[DATA UNDER STUDY — start]

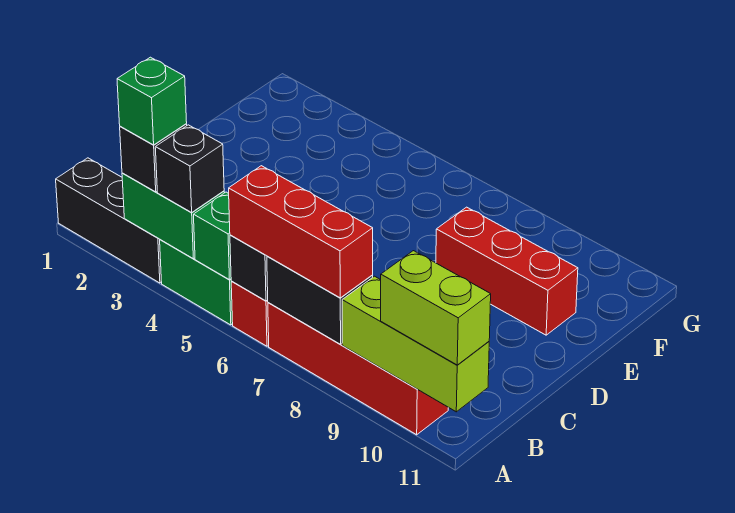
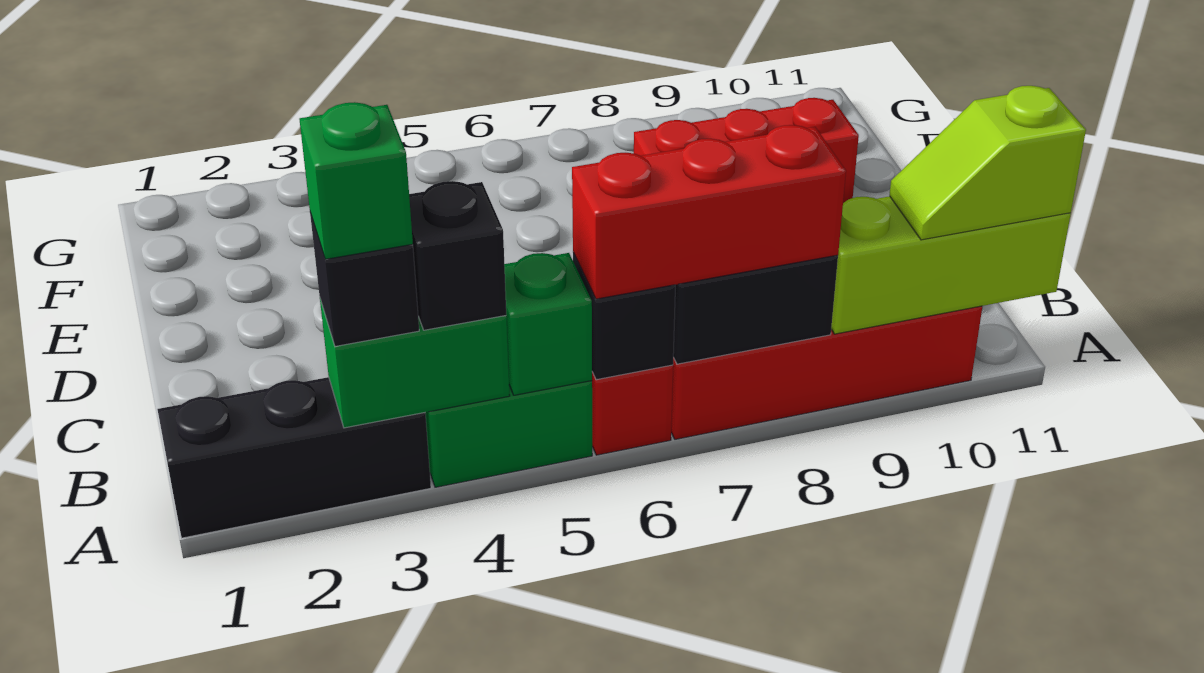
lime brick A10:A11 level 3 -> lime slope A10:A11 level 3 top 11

[DATA UNDER STUDY — finish]
[DATA UNDER STUDY — start]

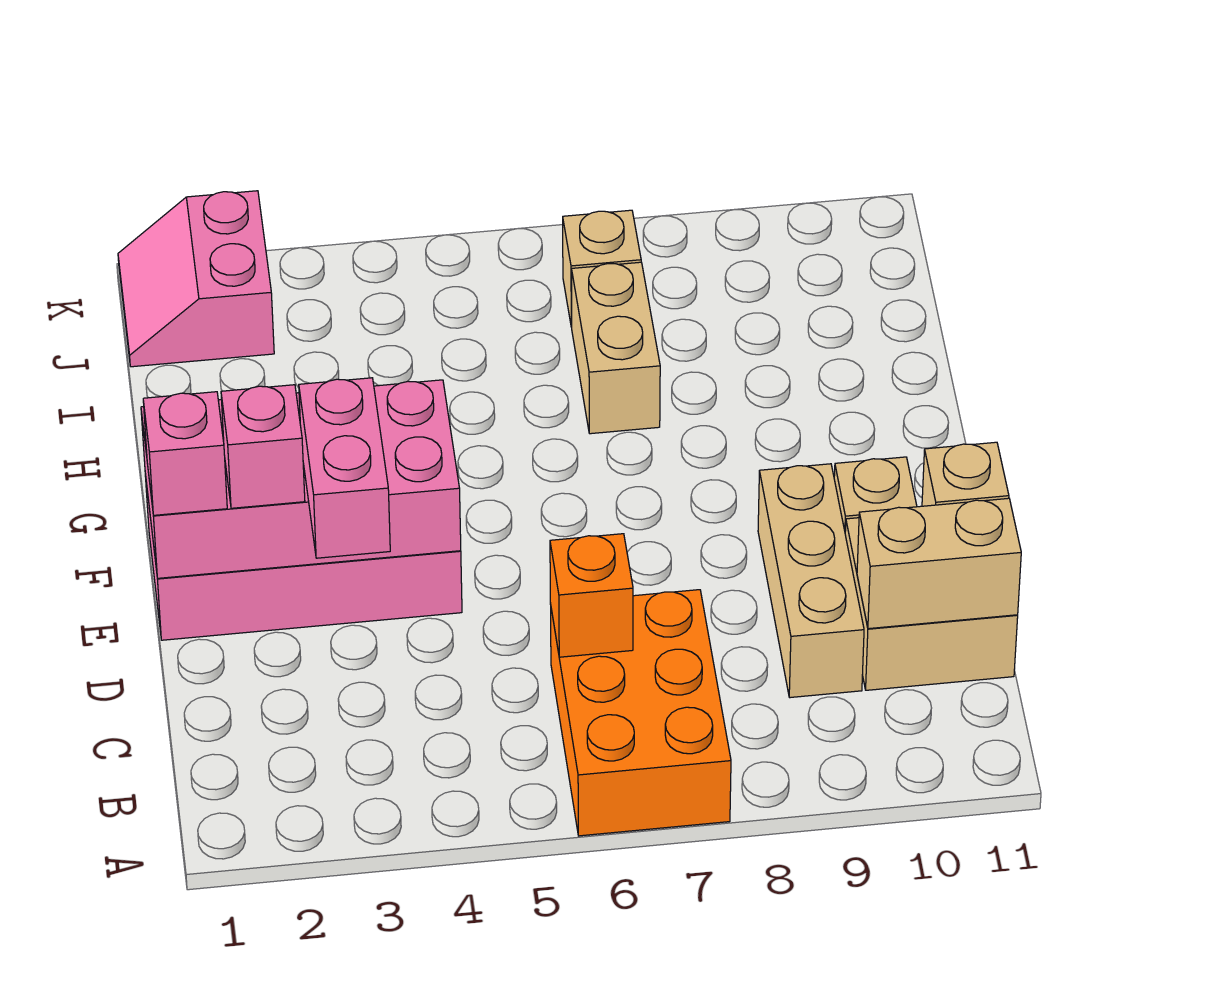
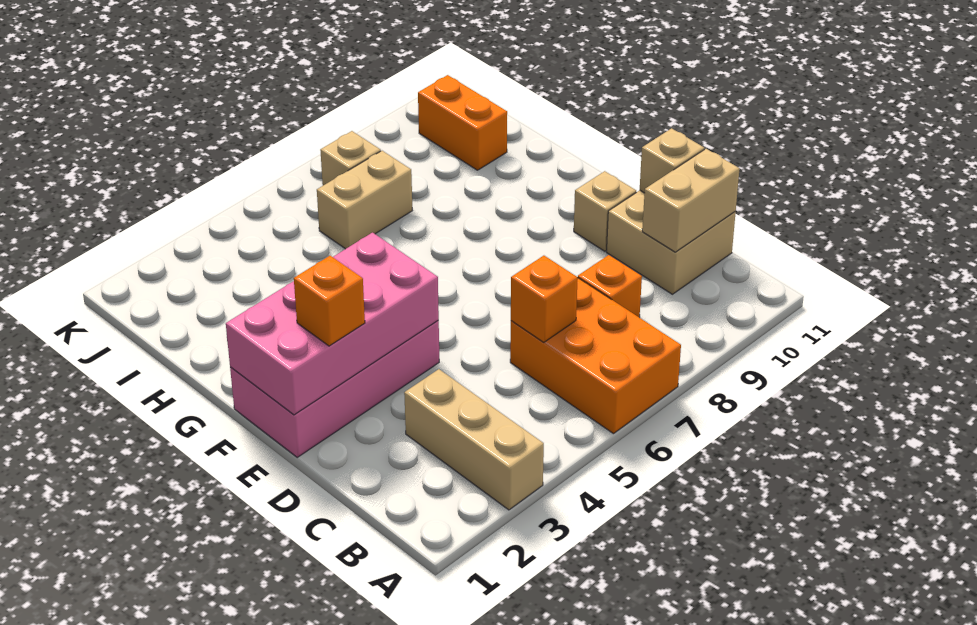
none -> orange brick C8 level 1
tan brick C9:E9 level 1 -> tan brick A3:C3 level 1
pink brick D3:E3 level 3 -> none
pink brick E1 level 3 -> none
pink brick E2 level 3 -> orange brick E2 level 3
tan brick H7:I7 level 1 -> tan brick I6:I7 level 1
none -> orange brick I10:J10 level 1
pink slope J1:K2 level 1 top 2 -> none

[DATA UNDER STUDY — finish]

§ **EXERCISE BRIEF**
Using the records above, count the lines that hold the string "pink", and give back only the result.

§ **SOLUTION TO THIS EXERCISE**
4